Records for the exercise:
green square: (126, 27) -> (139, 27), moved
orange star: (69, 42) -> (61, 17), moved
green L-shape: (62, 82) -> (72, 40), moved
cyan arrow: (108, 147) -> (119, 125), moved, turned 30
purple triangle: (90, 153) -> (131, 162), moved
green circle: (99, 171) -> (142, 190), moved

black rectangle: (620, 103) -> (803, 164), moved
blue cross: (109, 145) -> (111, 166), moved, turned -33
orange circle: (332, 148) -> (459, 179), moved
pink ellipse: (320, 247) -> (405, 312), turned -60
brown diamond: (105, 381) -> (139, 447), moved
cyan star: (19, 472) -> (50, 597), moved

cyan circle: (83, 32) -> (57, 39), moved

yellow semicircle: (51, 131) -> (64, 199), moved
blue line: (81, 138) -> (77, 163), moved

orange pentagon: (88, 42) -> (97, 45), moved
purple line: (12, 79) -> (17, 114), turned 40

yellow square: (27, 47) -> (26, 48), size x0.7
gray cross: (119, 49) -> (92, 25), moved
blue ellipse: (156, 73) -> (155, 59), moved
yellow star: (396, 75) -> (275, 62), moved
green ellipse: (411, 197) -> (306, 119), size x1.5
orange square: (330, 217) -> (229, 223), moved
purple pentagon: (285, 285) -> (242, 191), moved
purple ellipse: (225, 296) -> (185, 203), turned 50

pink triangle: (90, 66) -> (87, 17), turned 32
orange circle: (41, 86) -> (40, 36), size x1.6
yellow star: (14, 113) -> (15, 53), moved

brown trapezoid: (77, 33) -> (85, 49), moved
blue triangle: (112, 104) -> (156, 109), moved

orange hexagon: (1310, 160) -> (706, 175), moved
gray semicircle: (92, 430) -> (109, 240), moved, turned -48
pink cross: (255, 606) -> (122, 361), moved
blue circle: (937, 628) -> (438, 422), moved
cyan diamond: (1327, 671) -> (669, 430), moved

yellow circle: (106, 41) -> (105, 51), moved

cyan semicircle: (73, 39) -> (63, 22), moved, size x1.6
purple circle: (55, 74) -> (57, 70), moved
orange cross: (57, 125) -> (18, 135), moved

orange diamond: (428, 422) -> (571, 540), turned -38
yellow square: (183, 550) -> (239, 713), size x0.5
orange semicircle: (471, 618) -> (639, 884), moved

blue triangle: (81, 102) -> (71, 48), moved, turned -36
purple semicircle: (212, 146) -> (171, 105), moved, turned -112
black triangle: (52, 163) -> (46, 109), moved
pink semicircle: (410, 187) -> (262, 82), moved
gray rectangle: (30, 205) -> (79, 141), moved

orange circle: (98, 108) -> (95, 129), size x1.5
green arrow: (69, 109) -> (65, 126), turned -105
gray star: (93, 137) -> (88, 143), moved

Your task: Set down, from the entries above, exactly the lines from the one with "yellow semicircle: (51, 131)" up to and including the one with "purple pentagon: (285, 285)", and no other lines.

Solution to the problem:
yellow semicircle: (51, 131) -> (64, 199), moved
blue line: (81, 138) -> (77, 163), moved

orange pentagon: (88, 42) -> (97, 45), moved
purple line: (12, 79) -> (17, 114), turned 40

yellow square: (27, 47) -> (26, 48), size x0.7
gray cross: (119, 49) -> (92, 25), moved
blue ellipse: (156, 73) -> (155, 59), moved
yellow star: (396, 75) -> (275, 62), moved
green ellipse: (411, 197) -> (306, 119), size x1.5
orange square: (330, 217) -> (229, 223), moved
purple pentagon: (285, 285) -> (242, 191), moved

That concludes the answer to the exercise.